Retype every entry exactly, character for character.

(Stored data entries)
* * *

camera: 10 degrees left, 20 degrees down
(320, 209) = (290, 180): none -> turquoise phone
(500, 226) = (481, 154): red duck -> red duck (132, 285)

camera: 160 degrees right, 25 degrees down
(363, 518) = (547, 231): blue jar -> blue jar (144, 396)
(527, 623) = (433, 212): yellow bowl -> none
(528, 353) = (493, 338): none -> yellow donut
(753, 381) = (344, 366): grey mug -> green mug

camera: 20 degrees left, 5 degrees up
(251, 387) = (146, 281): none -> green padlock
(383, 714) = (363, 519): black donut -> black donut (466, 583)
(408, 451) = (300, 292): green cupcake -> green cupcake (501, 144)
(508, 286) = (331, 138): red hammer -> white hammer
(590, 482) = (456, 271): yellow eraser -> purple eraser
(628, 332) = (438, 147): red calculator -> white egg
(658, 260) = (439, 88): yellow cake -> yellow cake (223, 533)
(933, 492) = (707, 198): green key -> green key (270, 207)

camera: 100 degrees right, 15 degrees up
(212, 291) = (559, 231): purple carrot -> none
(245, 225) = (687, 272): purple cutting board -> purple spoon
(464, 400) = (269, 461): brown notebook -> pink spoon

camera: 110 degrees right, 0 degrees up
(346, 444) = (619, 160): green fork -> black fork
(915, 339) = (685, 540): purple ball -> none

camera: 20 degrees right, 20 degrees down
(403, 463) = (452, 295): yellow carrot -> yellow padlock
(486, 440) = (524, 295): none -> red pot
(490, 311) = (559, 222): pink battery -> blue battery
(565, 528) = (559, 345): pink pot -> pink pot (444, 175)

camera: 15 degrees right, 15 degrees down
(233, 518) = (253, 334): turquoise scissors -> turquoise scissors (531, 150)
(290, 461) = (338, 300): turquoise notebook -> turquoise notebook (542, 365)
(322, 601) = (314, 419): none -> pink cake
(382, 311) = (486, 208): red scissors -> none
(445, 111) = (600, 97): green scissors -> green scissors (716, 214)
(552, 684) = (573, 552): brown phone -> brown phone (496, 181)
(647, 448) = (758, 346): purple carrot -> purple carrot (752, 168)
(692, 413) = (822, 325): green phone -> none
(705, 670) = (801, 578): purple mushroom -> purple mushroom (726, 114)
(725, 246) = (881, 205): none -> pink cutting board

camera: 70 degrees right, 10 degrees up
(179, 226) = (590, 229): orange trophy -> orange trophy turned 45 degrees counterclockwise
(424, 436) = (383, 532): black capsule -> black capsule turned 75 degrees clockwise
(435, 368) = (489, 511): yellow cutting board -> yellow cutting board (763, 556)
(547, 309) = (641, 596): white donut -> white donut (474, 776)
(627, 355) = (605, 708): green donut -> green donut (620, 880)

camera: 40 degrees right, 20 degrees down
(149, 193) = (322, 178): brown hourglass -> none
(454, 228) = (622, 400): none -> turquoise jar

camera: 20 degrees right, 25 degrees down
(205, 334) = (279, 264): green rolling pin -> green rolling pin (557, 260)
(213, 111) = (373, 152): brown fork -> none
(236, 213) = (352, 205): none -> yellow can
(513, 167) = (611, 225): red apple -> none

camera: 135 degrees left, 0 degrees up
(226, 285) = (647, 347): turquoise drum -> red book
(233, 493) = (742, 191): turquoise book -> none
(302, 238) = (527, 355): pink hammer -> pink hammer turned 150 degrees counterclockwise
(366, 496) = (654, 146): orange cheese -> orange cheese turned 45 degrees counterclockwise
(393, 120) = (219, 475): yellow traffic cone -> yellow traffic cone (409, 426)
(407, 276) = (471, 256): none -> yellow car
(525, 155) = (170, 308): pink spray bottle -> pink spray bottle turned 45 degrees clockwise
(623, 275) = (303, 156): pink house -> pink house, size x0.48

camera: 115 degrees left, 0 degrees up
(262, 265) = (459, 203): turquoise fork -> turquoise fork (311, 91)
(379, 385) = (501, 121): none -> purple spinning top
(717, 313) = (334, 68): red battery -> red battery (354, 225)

* * *

### RESULT OF THIS EXERCISE
camera: 10 degrees left, 20 degrees down
(320, 209) = (290, 180): none -> turquoise phone
(500, 226) = (481, 154): red duck -> red duck (132, 285)

camera: 160 degrees right, 25 degrees down
(363, 518) = (547, 231): blue jar -> blue jar (144, 396)
(527, 623) = (433, 212): yellow bowl -> none
(528, 353) = (493, 338): none -> yellow donut
(753, 381) = (344, 366): grey mug -> green mug

camera: 20 degrees left, 5 degrees up
(251, 387) = (146, 281): none -> green padlock
(383, 714) = (363, 519): black donut -> black donut (466, 583)
(408, 451) = (300, 292): green cupcake -> green cupcake (501, 144)
(508, 286) = (331, 138): red hammer -> white hammer
(590, 482) = (456, 271): yellow eraser -> purple eraser
(628, 332) = (438, 147): red calculator -> white egg
(658, 260) = (439, 88): yellow cake -> yellow cake (223, 533)
(933, 492) = (707, 198): green key -> green key (270, 207)

camera: 100 degrees right, 15 degrees up
(212, 291) = (559, 231): purple carrot -> none
(245, 225) = (687, 272): purple cutting board -> purple spoon
(464, 400) = (269, 461): brown notebook -> pink spoon

camera: 110 degrees right, 0 degrees up
(346, 444) = (619, 160): green fork -> black fork
(915, 339) = (685, 540): purple ball -> none

camera: 20 degrees right, 20 degrees down
(403, 463) = (452, 295): yellow carrot -> yellow padlock
(486, 440) = (524, 295): none -> red pot
(490, 311) = (559, 222): pink battery -> blue battery
(565, 528) = (559, 345): pink pot -> pink pot (444, 175)

camera: 15 degrees right, 15 degrees down
(233, 518) = (253, 334): turquoise scissors -> turquoise scissors (531, 150)
(290, 461) = (338, 300): turquoise notebook -> turquoise notebook (542, 365)
(322, 601) = (314, 419): none -> pink cake
(382, 311) = (486, 208): red scissors -> none
(445, 111) = (600, 97): green scissors -> green scissors (716, 214)
(552, 684) = (573, 552): brown phone -> brown phone (496, 181)
(647, 448) = (758, 346): purple carrot -> purple carrot (752, 168)
(692, 413) = (822, 325): green phone -> none
(705, 670) = (801, 578): purple mushroom -> purple mushroom (726, 114)
(725, 246) = (881, 205): none -> pink cutting board

camera: 70 degrees right, 10 degrees up
(179, 226) = (590, 229): orange trophy -> orange trophy turned 45 degrees counterclockwise
(424, 436) = (383, 532): black capsule -> black capsule turned 75 degrees clockwise
(435, 368) = (489, 511): yellow cutting board -> yellow cutting board (763, 556)
(547, 309) = (641, 596): white donut -> white donut (474, 776)
(627, 355) = (605, 708): green donut -> green donut (620, 880)

camera: 40 degrees right, 20 degrees down
(149, 193) = (322, 178): brown hourglass -> none
(454, 228) = (622, 400): none -> turquoise jar

camera: 20 degrees right, 25 degrees down
(205, 334) = (279, 264): green rolling pin -> green rolling pin (557, 260)
(213, 111) = (373, 152): brown fork -> none
(236, 213) = (352, 205): none -> yellow can
(513, 167) = (611, 225): red apple -> none

camera: 135 degrees left, 0 degrees up
(226, 285) = (647, 347): turquoise drum -> red book
(233, 493) = (742, 191): turquoise book -> none
(302, 238) = (527, 355): pink hammer -> pink hammer turned 150 degrees counterclockwise
(366, 496) = (654, 146): orange cheese -> orange cheese turned 45 degrees counterclockwise
(393, 120) = (219, 475): yellow traffic cone -> yellow traffic cone (409, 426)
(407, 276) = (471, 256): none -> yellow car
(525, 155) = (170, 308): pink spray bottle -> pink spray bottle turned 45 degrees clockwise
(623, 275) = (303, 156): pink house -> pink house, size x0.48

camera: 115 degrees left, 0 degrees up
(262, 265) = (459, 203): turquoise fork -> turquoise fork (311, 91)
(379, 385) = (501, 121): none -> purple spinning top
(717, 313) = (334, 68): red battery -> red battery (354, 225)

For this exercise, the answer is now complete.